Frame-by-frame shape edits
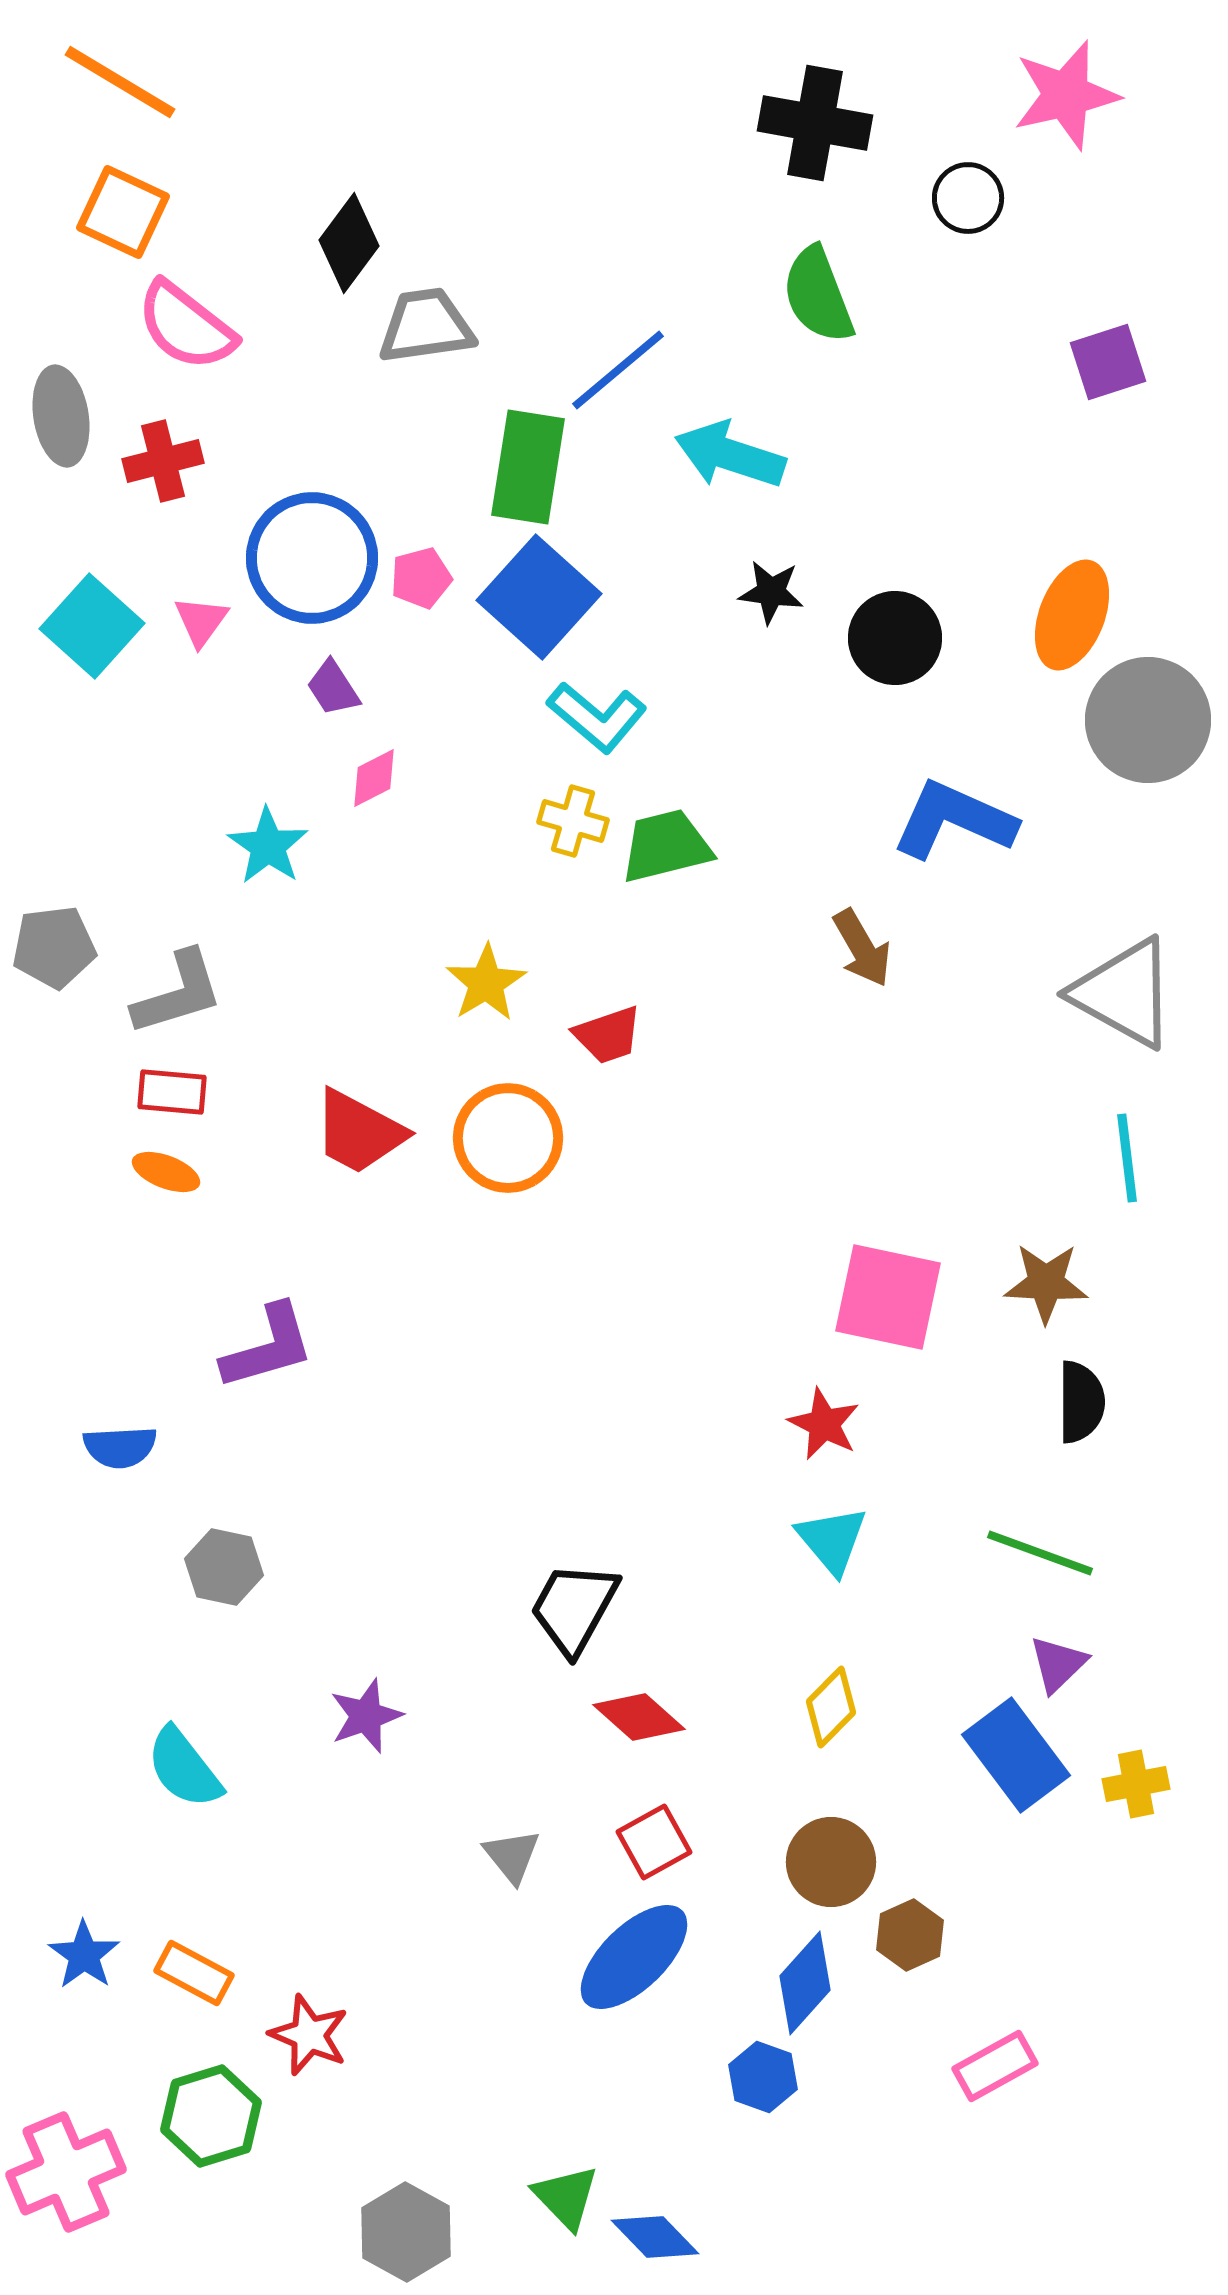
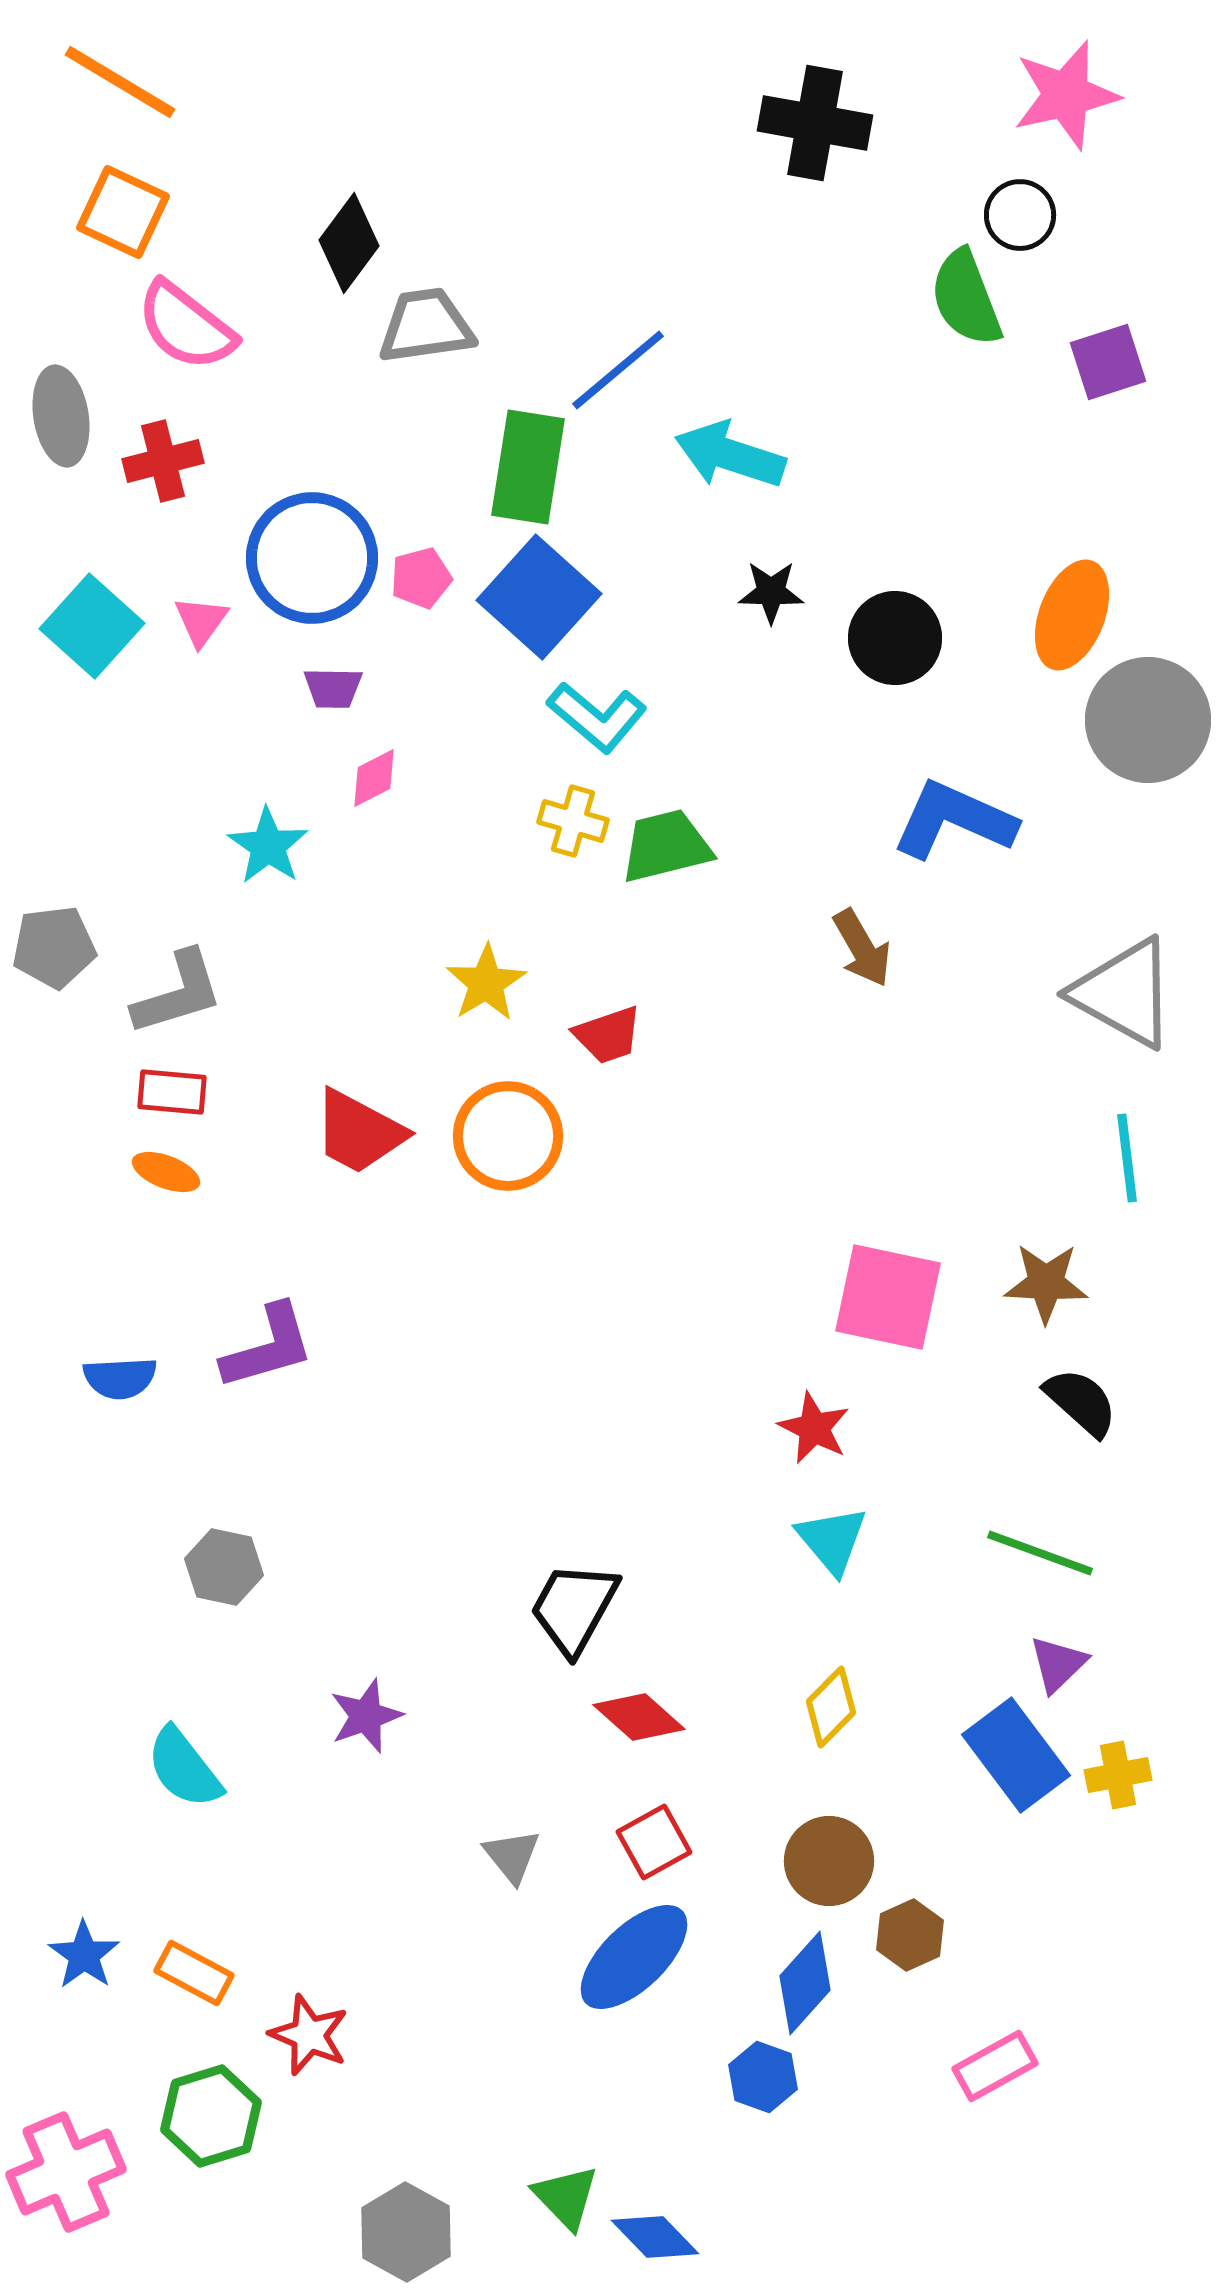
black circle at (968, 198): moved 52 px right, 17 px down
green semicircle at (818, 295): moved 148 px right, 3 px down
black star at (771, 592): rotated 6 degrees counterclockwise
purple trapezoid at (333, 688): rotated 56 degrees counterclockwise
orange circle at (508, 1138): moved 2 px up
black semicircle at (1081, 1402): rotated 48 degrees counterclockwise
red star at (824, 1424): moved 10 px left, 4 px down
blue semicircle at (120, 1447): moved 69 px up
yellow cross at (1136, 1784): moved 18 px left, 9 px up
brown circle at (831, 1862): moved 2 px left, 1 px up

■ THE TASK: Reproduce every record above exactly, omitting the pictures.

■ ANSWER FOR THE TASK:
black circle at (968, 198): moved 52 px right, 17 px down
green semicircle at (818, 295): moved 148 px right, 3 px down
black star at (771, 592): rotated 6 degrees counterclockwise
purple trapezoid at (333, 688): rotated 56 degrees counterclockwise
orange circle at (508, 1138): moved 2 px up
black semicircle at (1081, 1402): rotated 48 degrees counterclockwise
red star at (824, 1424): moved 10 px left, 4 px down
blue semicircle at (120, 1447): moved 69 px up
yellow cross at (1136, 1784): moved 18 px left, 9 px up
brown circle at (831, 1862): moved 2 px left, 1 px up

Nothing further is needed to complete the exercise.